INSTRUCTIONS FOR THE TASK: From start to finish, set down the entries below exactly, leaving out the pictures.

•••

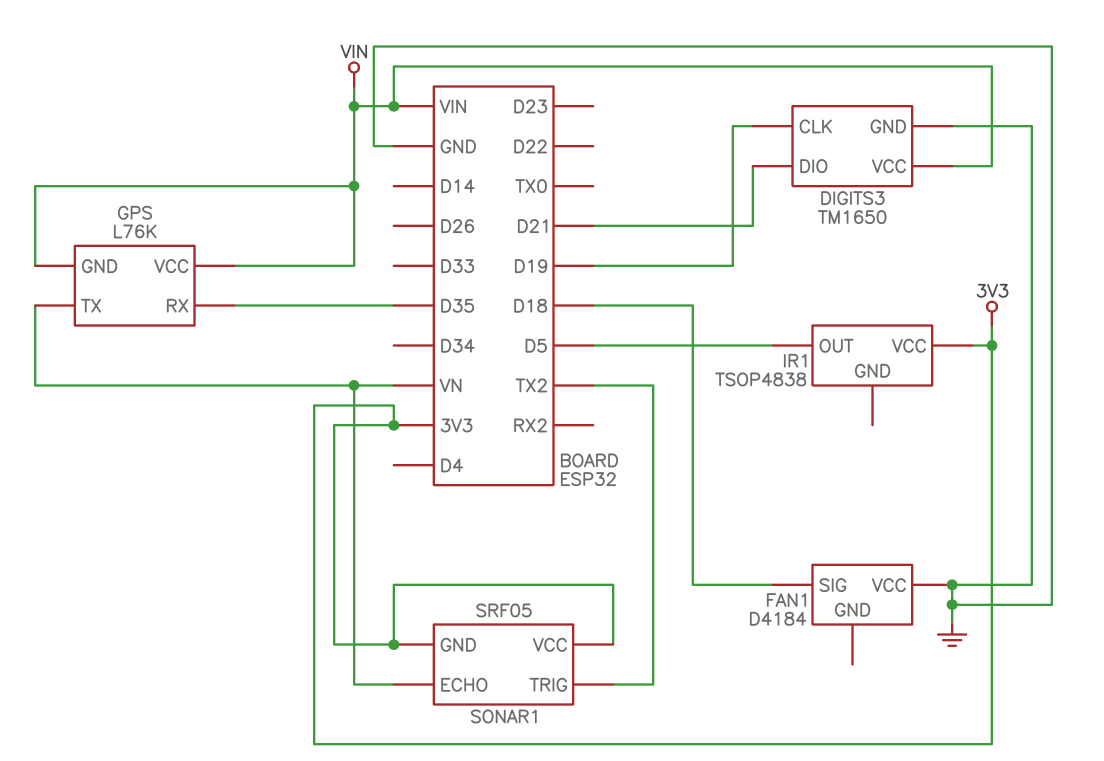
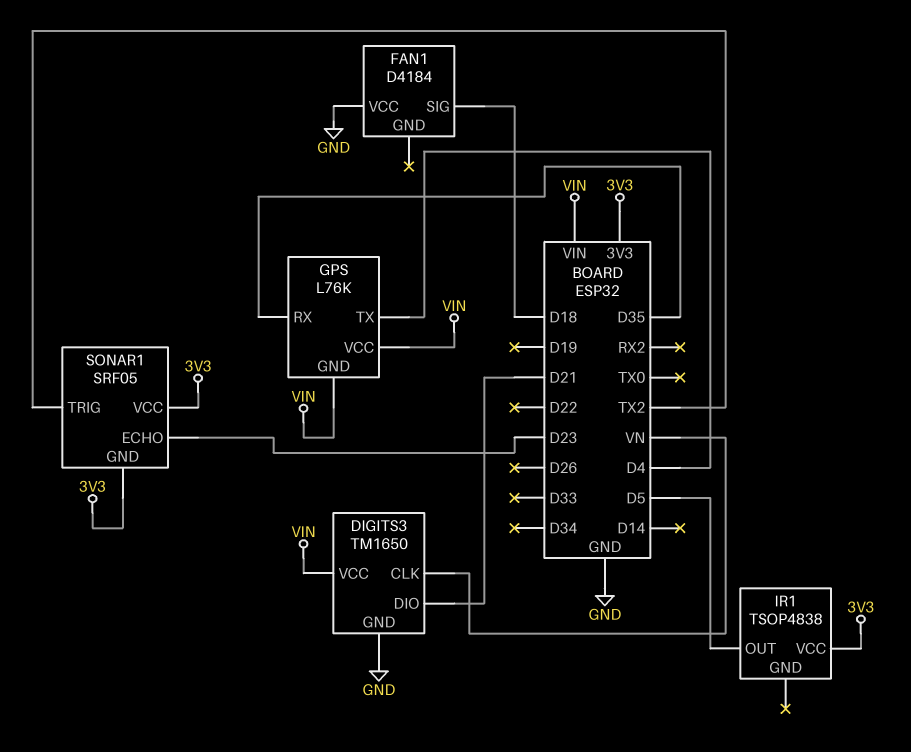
DIGITS3 pin CLK: D19 -> VN
GPS pin TX: VN -> D4
SONAR1 pin ECHO: VN -> D23

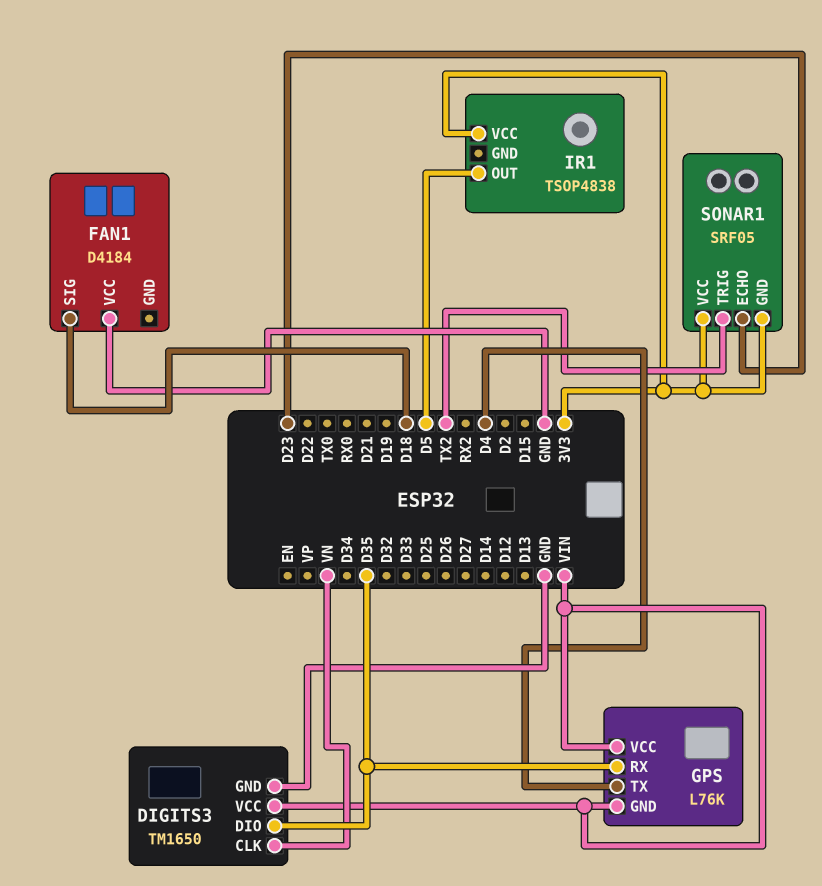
DIGITS3 pin DIO: D21 -> D35

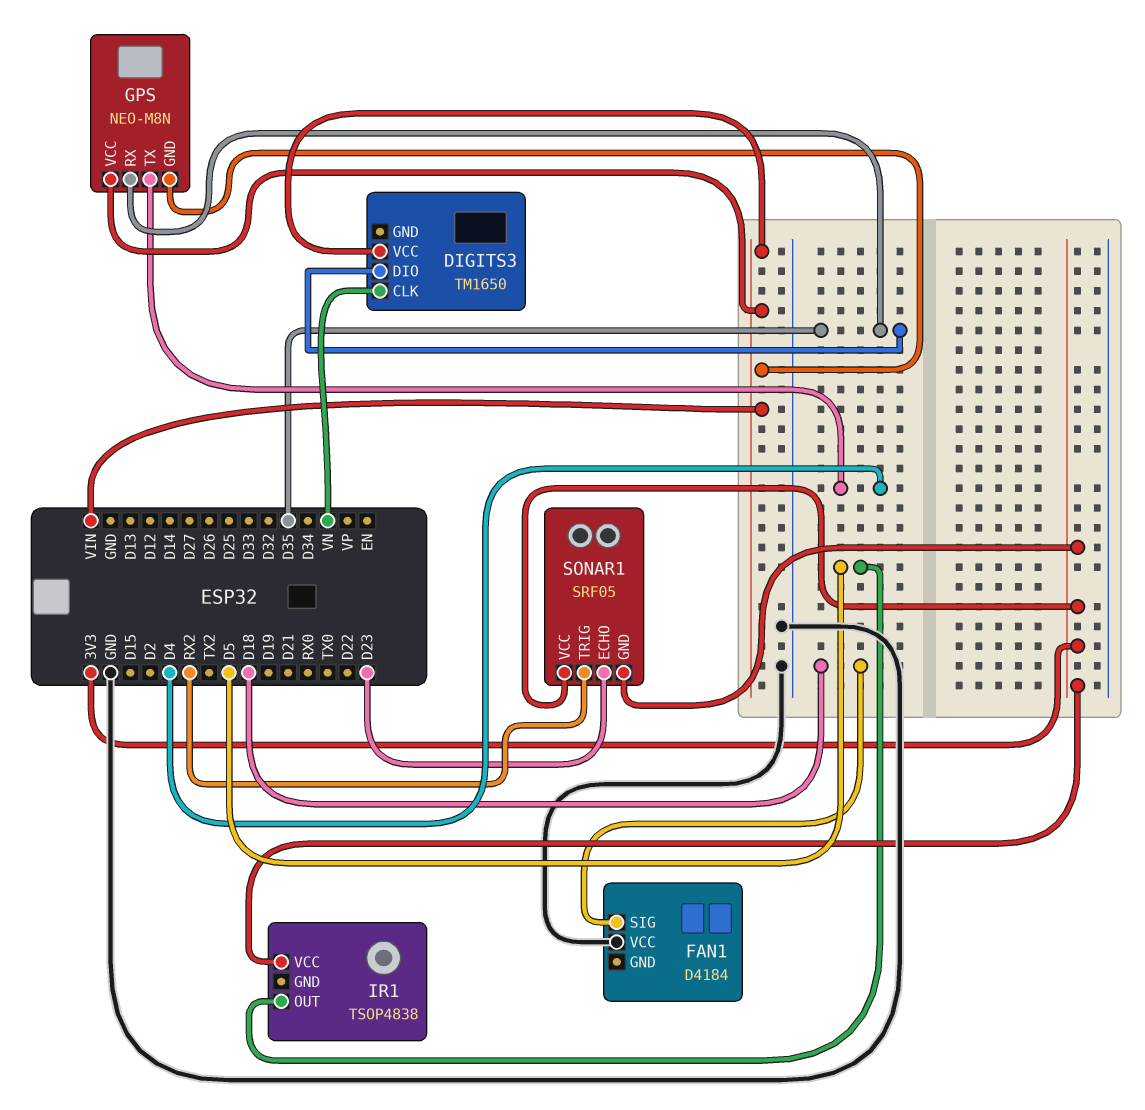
DIGITS3 pin GND: GND -> none
GPS: L76K -> NEO-M8N
SONAR1 pin TRIG: TX2 -> RX2

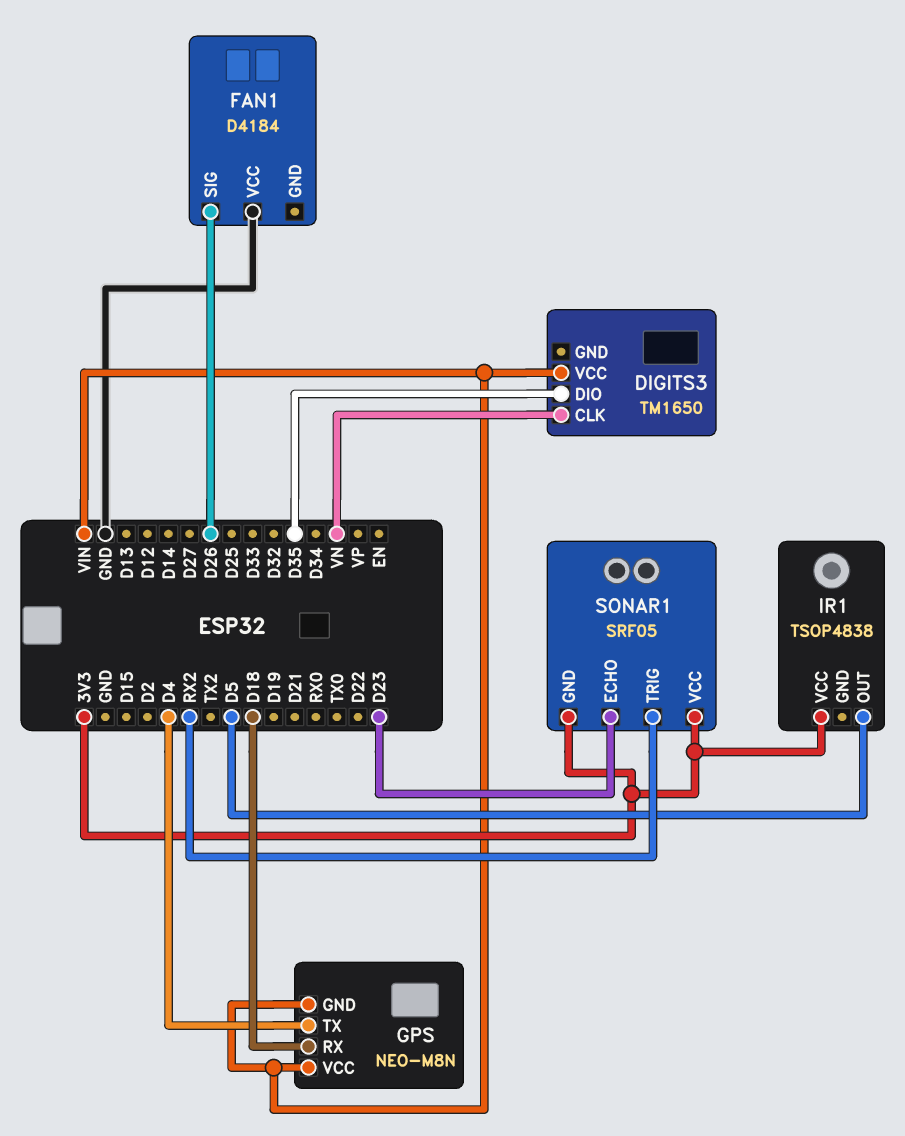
FAN1 pin SIG: D18 -> D26
GPS pin RX: D35 -> D18

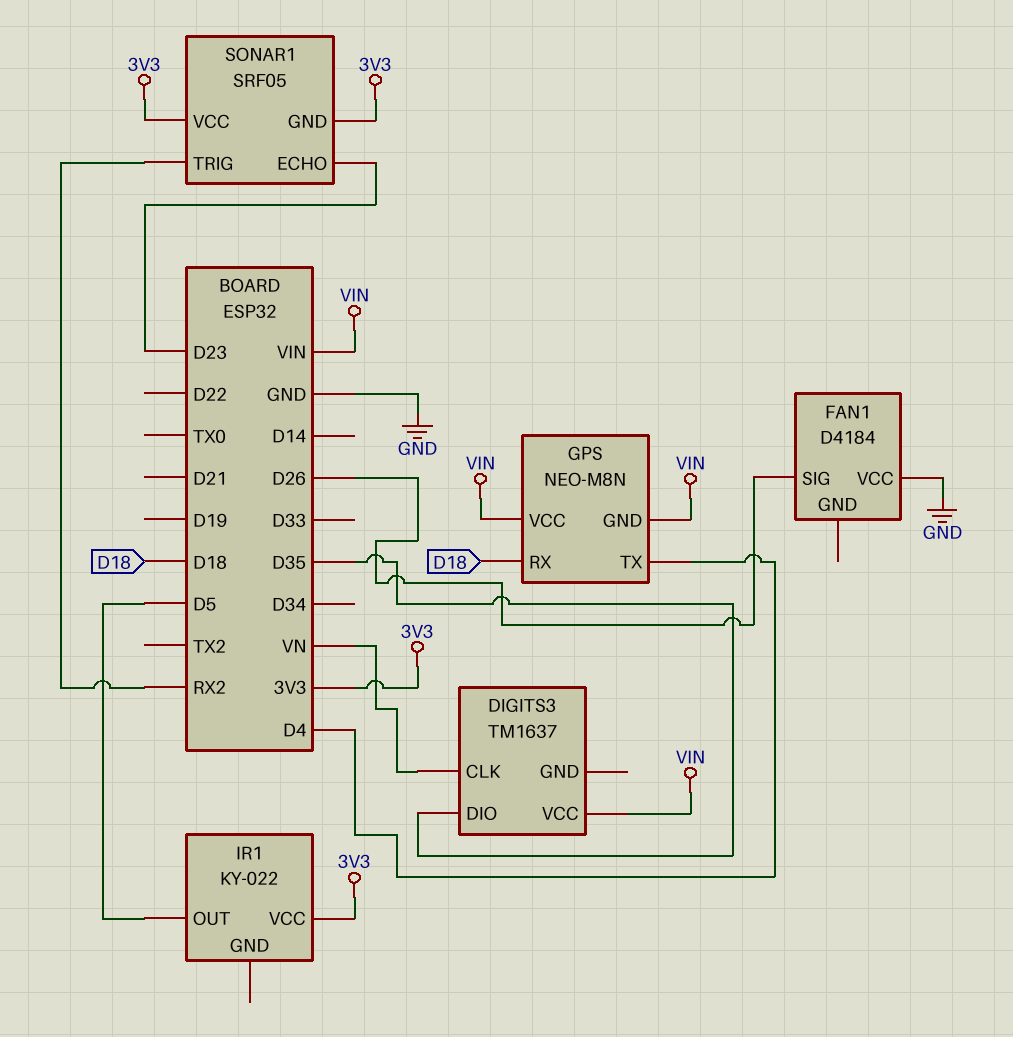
DIGITS3: TM1650 -> TM1637
IR1: TSOP4838 -> KY-022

•••

RESPONSE TO THE EXERCISE:
DIGITS3 pin CLK: D19 -> VN
GPS pin TX: VN -> D4
SONAR1 pin ECHO: VN -> D23

DIGITS3 pin DIO: D21 -> D35

DIGITS3 pin GND: GND -> none
GPS: L76K -> NEO-M8N
SONAR1 pin TRIG: TX2 -> RX2

FAN1 pin SIG: D18 -> D26
GPS pin RX: D35 -> D18

DIGITS3: TM1650 -> TM1637
IR1: TSOP4838 -> KY-022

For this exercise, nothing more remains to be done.